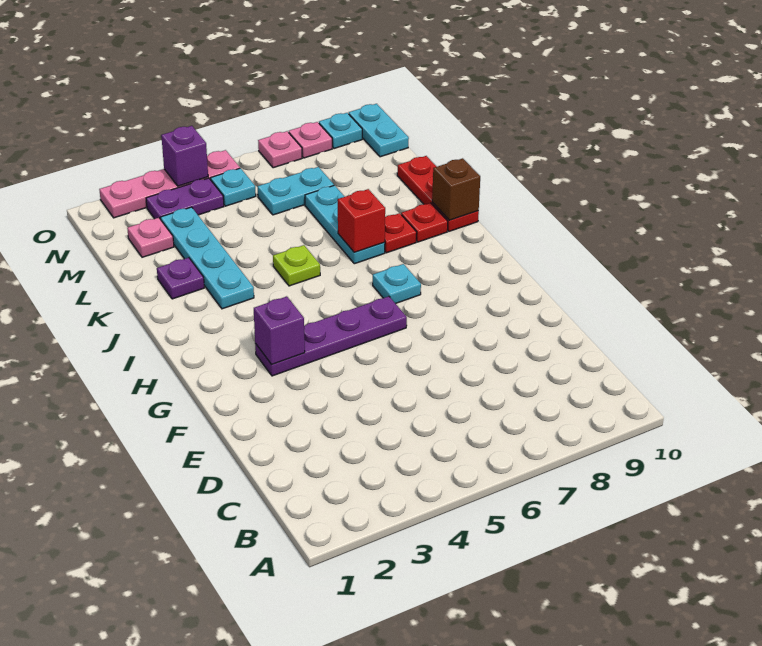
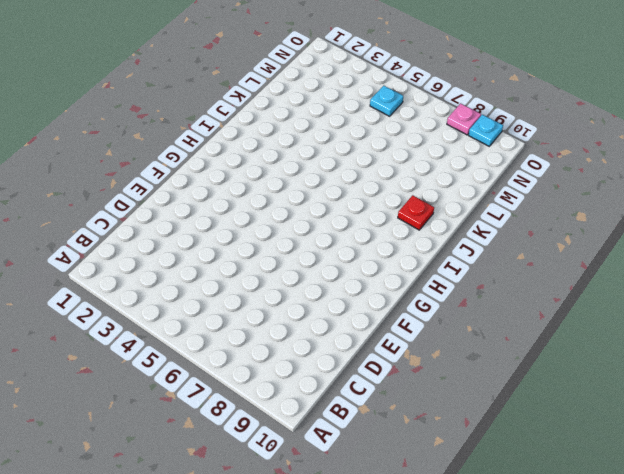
none -> purple plate G3:G6 level 1
none -> cyan plate H7 level 1
none -> cyan plate J3:M3 level 1

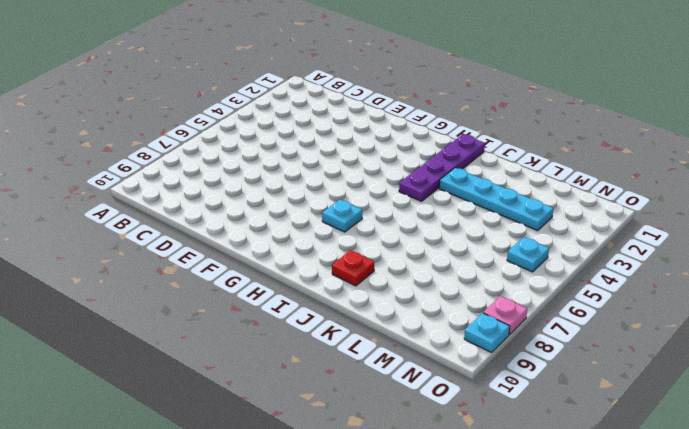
purple plate I1:I4 level 1 -> purple plate G3:G6 level 1
none -> lime plate J5 level 1
none -> cyan plate J7:L7 level 1
none -> red plate J8 level 1

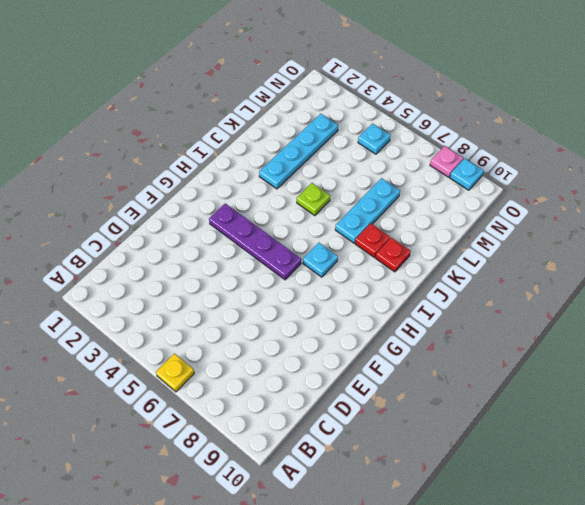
yellow plate A6 level 1 -> none
none -> red plate J10:L10 level 1
none -> purple plate K2 level 1
none -> pink plate M2 level 1

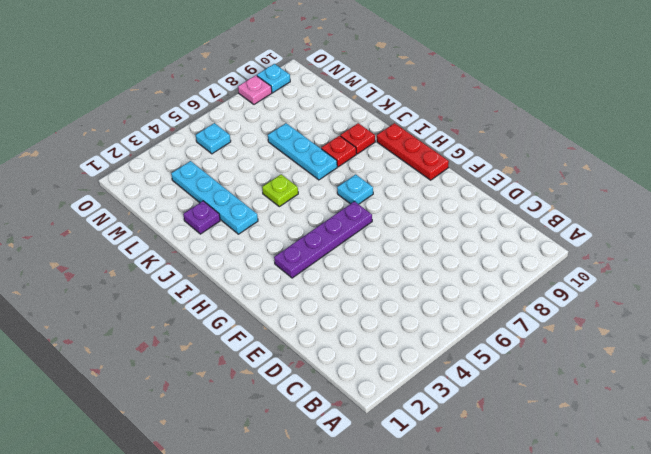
red plate G10:I10 level 1 -> red plate J10:L10 level 1
none -> pink plate M2 level 1
none -> cyan plate M6:M7 level 1
none -> purple plate N3:N4 level 1

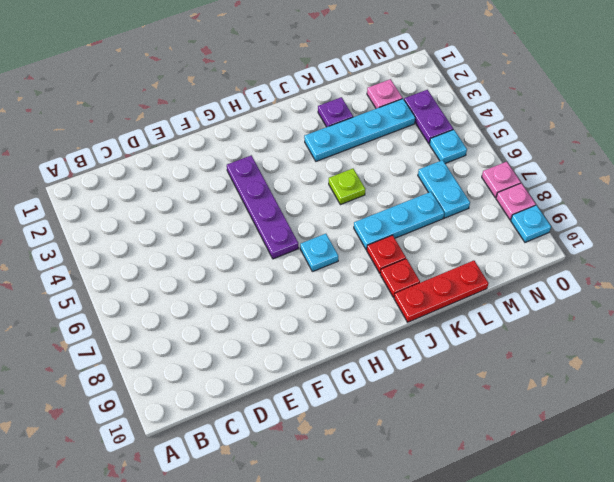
none -> cyan plate N10:O10 level 1
none -> pink plate O2:O5 level 1
none -> purple brick G3 level 2

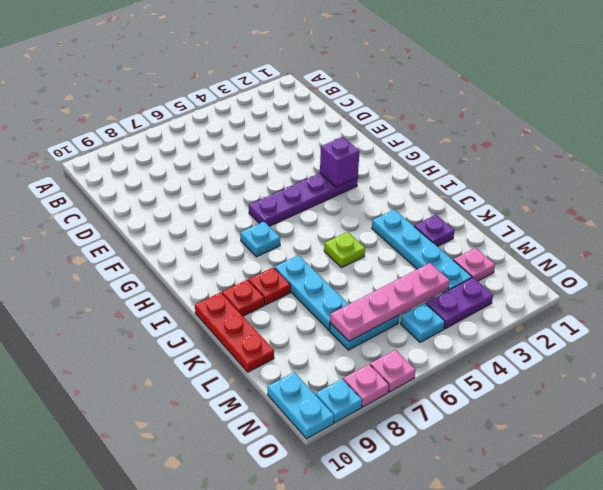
pink plate M4:M7 level 2 -> pink plate O2:O5 level 1
none -> red brick J7 level 2
none -> brown brick J10 level 2
none -> purple brick O4 level 2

WHAT YOU ARE ASKED TO DO:
All the lines above must be written out exactly, without a single picture.

TASK ANSWER:
none -> purple plate G3:G6 level 1
none -> cyan plate H7 level 1
none -> cyan plate J3:M3 level 1

purple plate I1:I4 level 1 -> purple plate G3:G6 level 1
none -> lime plate J5 level 1
none -> cyan plate J7:L7 level 1
none -> red plate J8 level 1

yellow plate A6 level 1 -> none
none -> red plate J10:L10 level 1
none -> purple plate K2 level 1
none -> pink plate M2 level 1

red plate G10:I10 level 1 -> red plate J10:L10 level 1
none -> pink plate M2 level 1
none -> cyan plate M6:M7 level 1
none -> purple plate N3:N4 level 1

none -> cyan plate N10:O10 level 1
none -> pink plate O2:O5 level 1
none -> purple brick G3 level 2

pink plate M4:M7 level 2 -> pink plate O2:O5 level 1
none -> red brick J7 level 2
none -> brown brick J10 level 2
none -> purple brick O4 level 2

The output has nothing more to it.